§ REQUEST: Quote, without change, all of the lines that follow.

====== GIVEN RECORDS ======

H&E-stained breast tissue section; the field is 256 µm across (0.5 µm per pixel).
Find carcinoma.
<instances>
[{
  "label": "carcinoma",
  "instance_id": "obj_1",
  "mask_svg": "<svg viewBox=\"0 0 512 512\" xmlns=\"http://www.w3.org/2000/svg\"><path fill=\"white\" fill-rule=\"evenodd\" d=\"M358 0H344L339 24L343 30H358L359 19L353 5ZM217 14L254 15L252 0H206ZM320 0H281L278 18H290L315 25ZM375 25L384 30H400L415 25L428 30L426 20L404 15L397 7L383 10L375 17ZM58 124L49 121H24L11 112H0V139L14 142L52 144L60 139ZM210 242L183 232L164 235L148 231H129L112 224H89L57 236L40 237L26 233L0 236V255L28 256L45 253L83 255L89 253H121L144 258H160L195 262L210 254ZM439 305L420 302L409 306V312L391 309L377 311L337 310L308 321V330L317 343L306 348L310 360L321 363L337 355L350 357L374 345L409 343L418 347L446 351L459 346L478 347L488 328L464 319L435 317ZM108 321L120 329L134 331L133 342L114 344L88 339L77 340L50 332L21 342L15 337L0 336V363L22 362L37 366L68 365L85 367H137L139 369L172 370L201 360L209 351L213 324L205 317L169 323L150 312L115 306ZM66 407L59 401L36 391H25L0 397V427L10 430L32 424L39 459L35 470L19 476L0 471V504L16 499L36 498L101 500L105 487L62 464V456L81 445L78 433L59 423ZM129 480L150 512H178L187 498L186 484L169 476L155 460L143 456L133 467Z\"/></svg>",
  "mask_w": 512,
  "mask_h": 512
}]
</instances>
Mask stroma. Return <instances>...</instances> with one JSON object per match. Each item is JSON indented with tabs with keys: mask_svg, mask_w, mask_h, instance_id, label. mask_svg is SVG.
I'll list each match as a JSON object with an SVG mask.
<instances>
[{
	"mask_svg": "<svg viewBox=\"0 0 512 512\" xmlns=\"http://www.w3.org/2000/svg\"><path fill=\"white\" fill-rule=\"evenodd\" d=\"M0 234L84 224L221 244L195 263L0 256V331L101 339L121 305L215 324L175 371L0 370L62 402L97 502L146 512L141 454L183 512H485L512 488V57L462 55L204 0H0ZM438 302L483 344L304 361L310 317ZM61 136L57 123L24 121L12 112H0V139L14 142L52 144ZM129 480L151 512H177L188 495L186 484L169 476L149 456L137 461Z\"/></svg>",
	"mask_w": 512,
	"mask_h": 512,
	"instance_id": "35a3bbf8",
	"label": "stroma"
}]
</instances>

======

§ EXPECTED ANSWER:
H&E-stained breast tissue section; the field is 256 µm across (0.5 µm per pixel).
Find carcinoma.
<instances>
[{
  "label": "carcinoma",
  "instance_id": "obj_1",
  "mask_svg": "<svg viewBox=\"0 0 512 512\" xmlns=\"http://www.w3.org/2000/svg\"><path fill=\"white\" fill-rule=\"evenodd\" d=\"M358 0H344L339 24L343 30H358L359 19L353 5ZM217 14L254 15L252 0H206ZM320 0H281L278 18H290L315 25ZM375 25L384 30H400L415 25L428 30L426 20L404 15L397 7L383 10L375 17ZM58 124L49 121H24L11 112H0V139L14 142L52 144L60 139ZM210 242L183 232L164 235L148 231H129L112 224H89L57 236L40 237L26 233L0 236V255L28 256L45 253L83 255L89 253H121L144 258H160L195 262L210 254ZM439 305L420 302L409 306V312L391 309L377 311L337 310L308 321V330L317 343L306 348L310 360L321 363L337 355L350 357L374 345L409 343L418 347L446 351L459 346L478 347L488 328L464 319L435 317ZM108 321L120 329L134 331L133 342L114 344L88 339L77 340L50 332L21 342L15 337L0 336V363L22 362L37 366L68 365L85 367H137L139 369L172 370L201 360L209 351L213 324L205 317L169 323L150 312L115 306ZM66 407L59 401L36 391H25L0 397V427L10 430L32 424L39 459L35 470L19 476L0 471V504L16 499L36 498L101 500L105 487L62 464V456L81 445L78 433L59 423ZM129 480L150 512H178L187 498L186 484L169 476L155 460L143 456L133 467Z\"/></svg>",
  "mask_w": 512,
  "mask_h": 512
}]
</instances>
Mask stroma. Return <instances>...</instances> with one JSON object per match. Each item is JSON indented with tabs with keys: mask_svg, mask_w, mask_h, instance_id, label. mask_svg is SVG.
I'll list each match as a JSON object with an SVG mask.
<instances>
[{
	"mask_svg": "<svg viewBox=\"0 0 512 512\" xmlns=\"http://www.w3.org/2000/svg\"><path fill=\"white\" fill-rule=\"evenodd\" d=\"M0 234L84 224L221 244L195 263L0 256V331L101 339L121 305L215 324L175 371L0 370L62 402L97 502L146 512L141 454L183 512H485L512 488V57L462 55L204 0H0ZM438 302L483 344L304 361L310 317ZM61 136L57 123L24 121L12 112H0V139L14 142L52 144ZM129 480L151 512H177L188 495L186 484L169 476L149 456L137 461Z\"/></svg>",
	"mask_w": 512,
	"mask_h": 512,
	"instance_id": "35a3bbf8",
	"label": "stroma"
}]
</instances>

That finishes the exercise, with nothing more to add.